• [Work to complete]: Each entry here needs to be given again exactly.

• [Data provided]:
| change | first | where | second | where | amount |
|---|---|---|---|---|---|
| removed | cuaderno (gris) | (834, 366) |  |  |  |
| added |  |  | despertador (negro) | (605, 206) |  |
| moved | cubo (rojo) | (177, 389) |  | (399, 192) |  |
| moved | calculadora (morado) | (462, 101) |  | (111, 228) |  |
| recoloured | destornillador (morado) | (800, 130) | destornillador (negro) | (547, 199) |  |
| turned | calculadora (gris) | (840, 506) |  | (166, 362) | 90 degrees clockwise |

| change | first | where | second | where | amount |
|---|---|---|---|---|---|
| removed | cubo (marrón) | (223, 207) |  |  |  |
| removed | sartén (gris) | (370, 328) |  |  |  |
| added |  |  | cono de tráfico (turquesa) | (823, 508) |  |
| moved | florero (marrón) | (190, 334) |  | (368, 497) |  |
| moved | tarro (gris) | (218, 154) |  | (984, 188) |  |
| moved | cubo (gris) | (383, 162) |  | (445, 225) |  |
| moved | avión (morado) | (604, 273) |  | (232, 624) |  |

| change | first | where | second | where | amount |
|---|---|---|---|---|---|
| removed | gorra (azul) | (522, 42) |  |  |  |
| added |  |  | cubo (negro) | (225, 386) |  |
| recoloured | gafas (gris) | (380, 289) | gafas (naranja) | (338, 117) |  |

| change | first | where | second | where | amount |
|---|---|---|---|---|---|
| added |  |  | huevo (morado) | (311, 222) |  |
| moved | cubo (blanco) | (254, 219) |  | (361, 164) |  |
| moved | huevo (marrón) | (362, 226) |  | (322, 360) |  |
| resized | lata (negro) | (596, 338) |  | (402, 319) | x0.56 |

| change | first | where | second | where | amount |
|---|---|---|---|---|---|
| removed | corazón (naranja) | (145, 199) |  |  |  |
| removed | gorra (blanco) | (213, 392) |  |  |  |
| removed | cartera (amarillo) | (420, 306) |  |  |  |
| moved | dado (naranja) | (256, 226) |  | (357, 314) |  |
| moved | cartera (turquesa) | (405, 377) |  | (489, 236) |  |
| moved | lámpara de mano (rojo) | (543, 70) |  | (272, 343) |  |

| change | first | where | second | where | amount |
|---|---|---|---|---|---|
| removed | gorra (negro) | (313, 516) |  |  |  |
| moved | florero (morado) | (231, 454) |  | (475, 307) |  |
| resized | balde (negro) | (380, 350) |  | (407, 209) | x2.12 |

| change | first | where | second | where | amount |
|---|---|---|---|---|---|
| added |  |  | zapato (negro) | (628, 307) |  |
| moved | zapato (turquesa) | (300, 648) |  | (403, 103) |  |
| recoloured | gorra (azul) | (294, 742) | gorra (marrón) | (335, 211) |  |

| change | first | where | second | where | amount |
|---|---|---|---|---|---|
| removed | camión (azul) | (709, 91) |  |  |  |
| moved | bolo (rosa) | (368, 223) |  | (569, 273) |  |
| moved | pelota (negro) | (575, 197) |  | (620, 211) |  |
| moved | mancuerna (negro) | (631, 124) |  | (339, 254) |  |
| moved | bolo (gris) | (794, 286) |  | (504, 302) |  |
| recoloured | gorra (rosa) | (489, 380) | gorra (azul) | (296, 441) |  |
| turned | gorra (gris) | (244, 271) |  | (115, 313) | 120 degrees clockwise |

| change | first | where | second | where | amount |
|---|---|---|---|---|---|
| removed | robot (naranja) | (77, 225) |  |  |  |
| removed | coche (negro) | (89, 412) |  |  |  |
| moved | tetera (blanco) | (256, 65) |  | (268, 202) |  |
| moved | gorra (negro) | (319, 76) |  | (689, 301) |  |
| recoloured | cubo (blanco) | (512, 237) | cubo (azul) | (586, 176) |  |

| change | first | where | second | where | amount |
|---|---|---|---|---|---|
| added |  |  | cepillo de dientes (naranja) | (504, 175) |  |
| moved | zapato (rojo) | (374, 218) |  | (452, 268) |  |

• [Expected answer]:
| change | first | where | second | where | amount |
|---|---|---|---|---|---|
| removed | cuaderno (gris) | (834, 366) |  |  |  |
| added |  |  | despertador (negro) | (605, 206) |  |
| moved | cubo (rojo) | (177, 389) |  | (399, 192) |  |
| moved | calculadora (morado) | (462, 101) |  | (111, 228) |  |
| recoloured | destornillador (morado) | (800, 130) | destornillador (negro) | (547, 199) |  |
| turned | calculadora (gris) | (840, 506) |  | (166, 362) | 90 degrees clockwise |

| change | first | where | second | where | amount |
|---|---|---|---|---|---|
| removed | cubo (marrón) | (223, 207) |  |  |  |
| removed | sartén (gris) | (370, 328) |  |  |  |
| added |  |  | cono de tráfico (turquesa) | (823, 508) |  |
| moved | florero (marrón) | (190, 334) |  | (368, 497) |  |
| moved | tarro (gris) | (218, 154) |  | (984, 188) |  |
| moved | cubo (gris) | (383, 162) |  | (445, 225) |  |
| moved | avión (morado) | (604, 273) |  | (232, 624) |  |

| change | first | where | second | where | amount |
|---|---|---|---|---|---|
| removed | gorra (azul) | (522, 42) |  |  |  |
| added |  |  | cubo (negro) | (225, 386) |  |
| recoloured | gafas (gris) | (380, 289) | gafas (naranja) | (338, 117) |  |

| change | first | where | second | where | amount |
|---|---|---|---|---|---|
| added |  |  | huevo (morado) | (311, 222) |  |
| moved | cubo (blanco) | (254, 219) |  | (361, 164) |  |
| moved | huevo (marrón) | (362, 226) |  | (322, 360) |  |
| resized | lata (negro) | (596, 338) |  | (402, 319) | x0.56 |

| change | first | where | second | where | amount |
|---|---|---|---|---|---|
| removed | corazón (naranja) | (145, 199) |  |  |  |
| removed | gorra (blanco) | (213, 392) |  |  |  |
| removed | cartera (amarillo) | (420, 306) |  |  |  |
| moved | dado (naranja) | (256, 226) |  | (357, 314) |  |
| moved | cartera (turquesa) | (405, 377) |  | (489, 236) |  |
| moved | lámpara de mano (rojo) | (543, 70) |  | (272, 343) |  |

| change | first | where | second | where | amount |
|---|---|---|---|---|---|
| removed | gorra (negro) | (313, 516) |  |  |  |
| moved | florero (morado) | (231, 454) |  | (475, 307) |  |
| resized | balde (negro) | (380, 350) |  | (407, 209) | x2.12 |

| change | first | where | second | where | amount |
|---|---|---|---|---|---|
| added |  |  | zapato (negro) | (628, 307) |  |
| moved | zapato (turquesa) | (300, 648) |  | (403, 103) |  |
| recoloured | gorra (azul) | (294, 742) | gorra (marrón) | (335, 211) |  |

| change | first | where | second | where | amount |
|---|---|---|---|---|---|
| removed | camión (azul) | (709, 91) |  |  |  |
| moved | bolo (rosa) | (368, 223) |  | (569, 273) |  |
| moved | pelota (negro) | (575, 197) |  | (620, 211) |  |
| moved | mancuerna (negro) | (631, 124) |  | (339, 254) |  |
| moved | bolo (gris) | (794, 286) |  | (504, 302) |  |
| recoloured | gorra (rosa) | (489, 380) | gorra (azul) | (296, 441) |  |
| turned | gorra (gris) | (244, 271) |  | (115, 313) | 120 degrees clockwise |

| change | first | where | second | where | amount |
|---|---|---|---|---|---|
| removed | robot (naranja) | (77, 225) |  |  |  |
| removed | coche (negro) | (89, 412) |  |  |  |
| moved | tetera (blanco) | (256, 65) |  | (268, 202) |  |
| moved | gorra (negro) | (319, 76) |  | (689, 301) |  |
| recoloured | cubo (blanco) | (512, 237) | cubo (azul) | (586, 176) |  |

| change | first | where | second | where | amount |
|---|---|---|---|---|---|
| added |  |  | cepillo de dientes (naranja) | (504, 175) |  |
| moved | zapato (rojo) | (374, 218) |  | (452, 268) |  |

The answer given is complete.